Exactly the lines from the line that has "RTC2 pin SCL: D13 -> A6" through the final line below are to be retyped, and the pictures are not.

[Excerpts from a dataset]
::::::::::

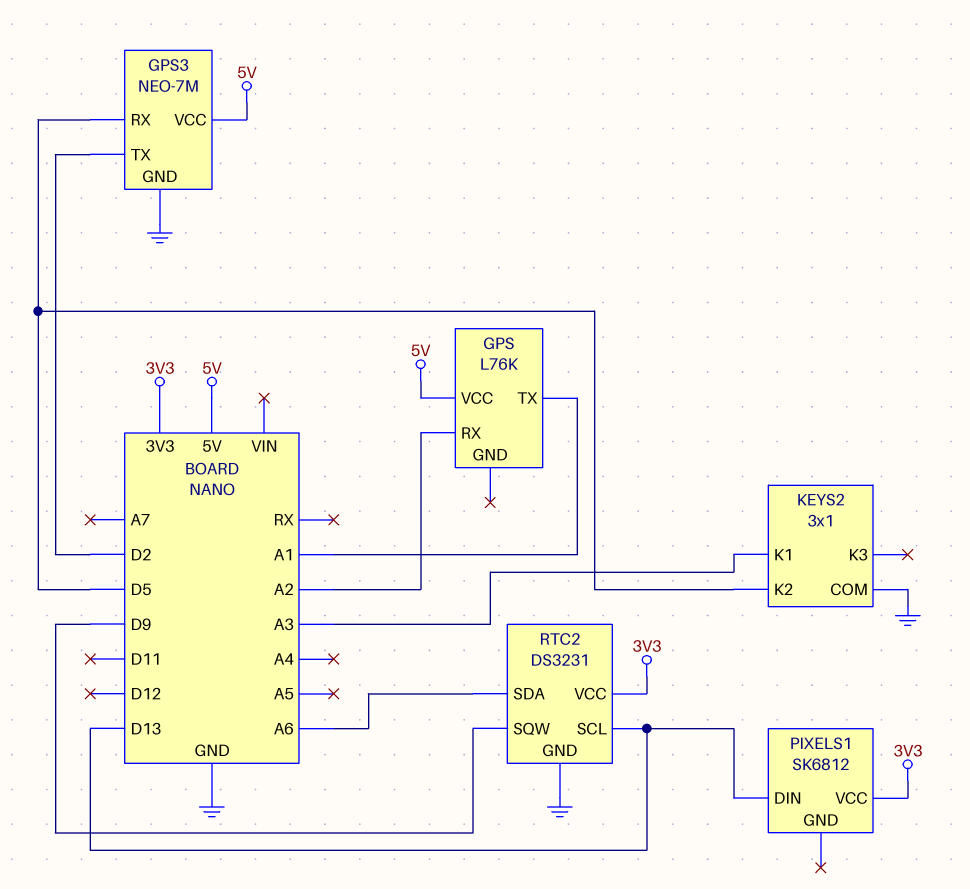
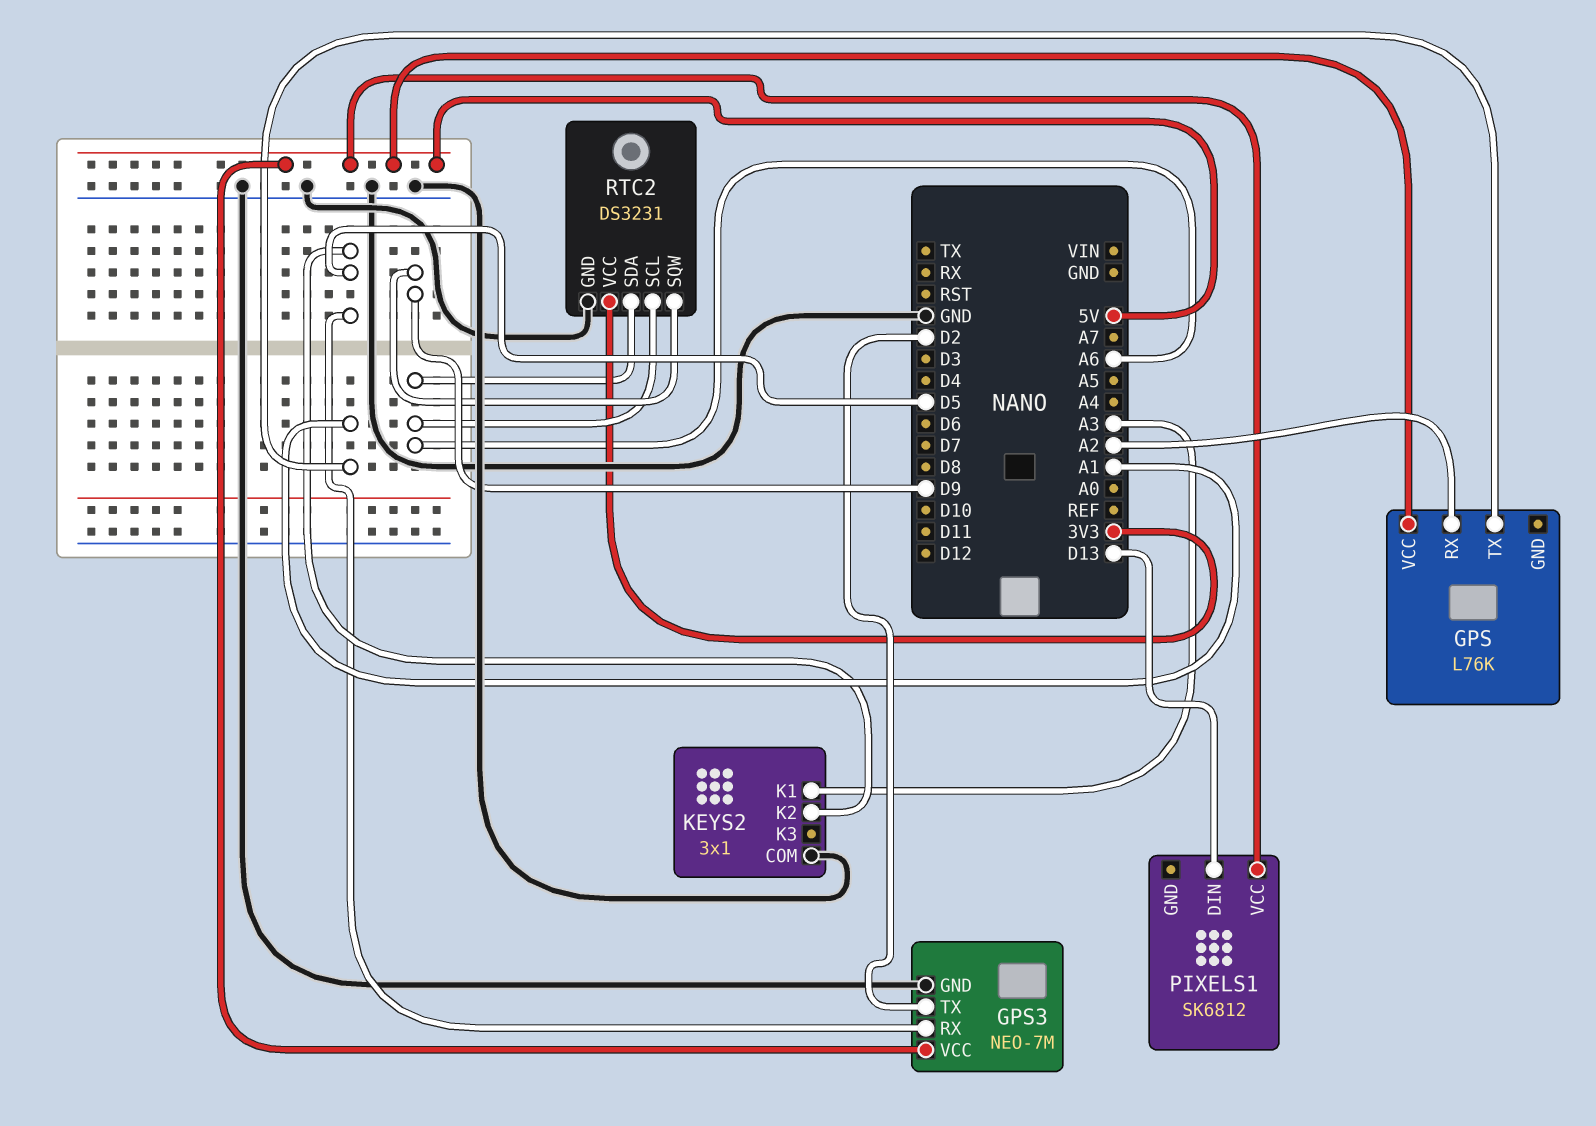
PIXELS1 pin VCC: 3V3 -> 5V
RTC2 pin SCL: D13 -> A6

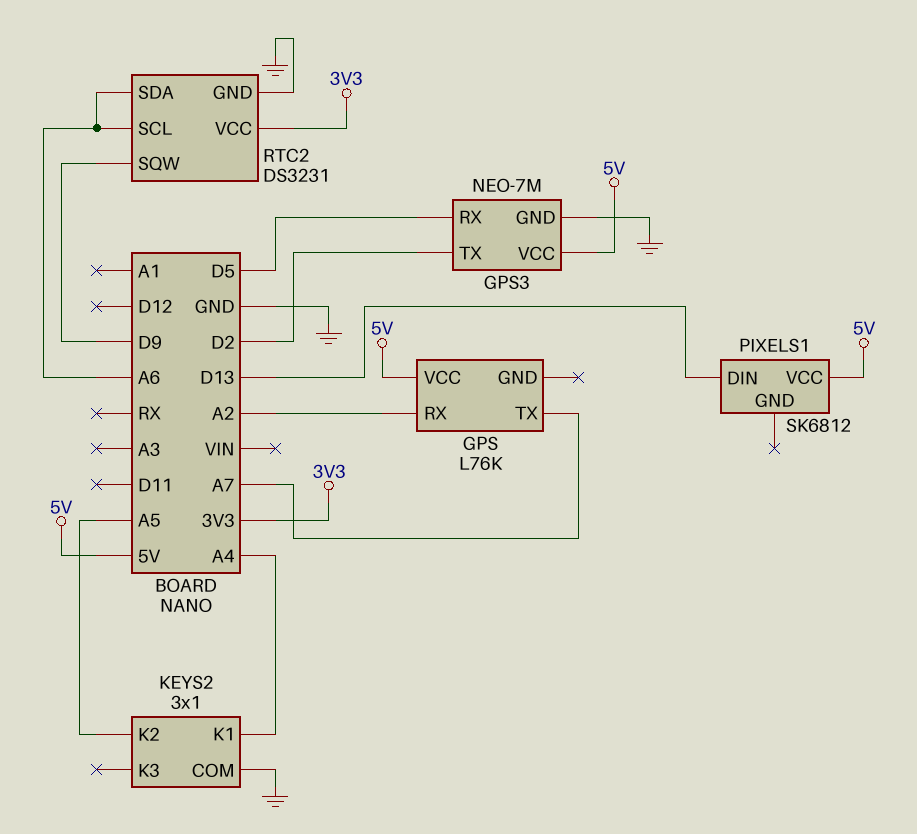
GPS pin TX: A1 -> A7
KEYS2 pin K1: A3 -> A4
KEYS2 pin K2: D5 -> A5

::::::::::

Response box
RTC2 pin SCL: D13 -> A6

GPS pin TX: A1 -> A7
KEYS2 pin K1: A3 -> A4
KEYS2 pin K2: D5 -> A5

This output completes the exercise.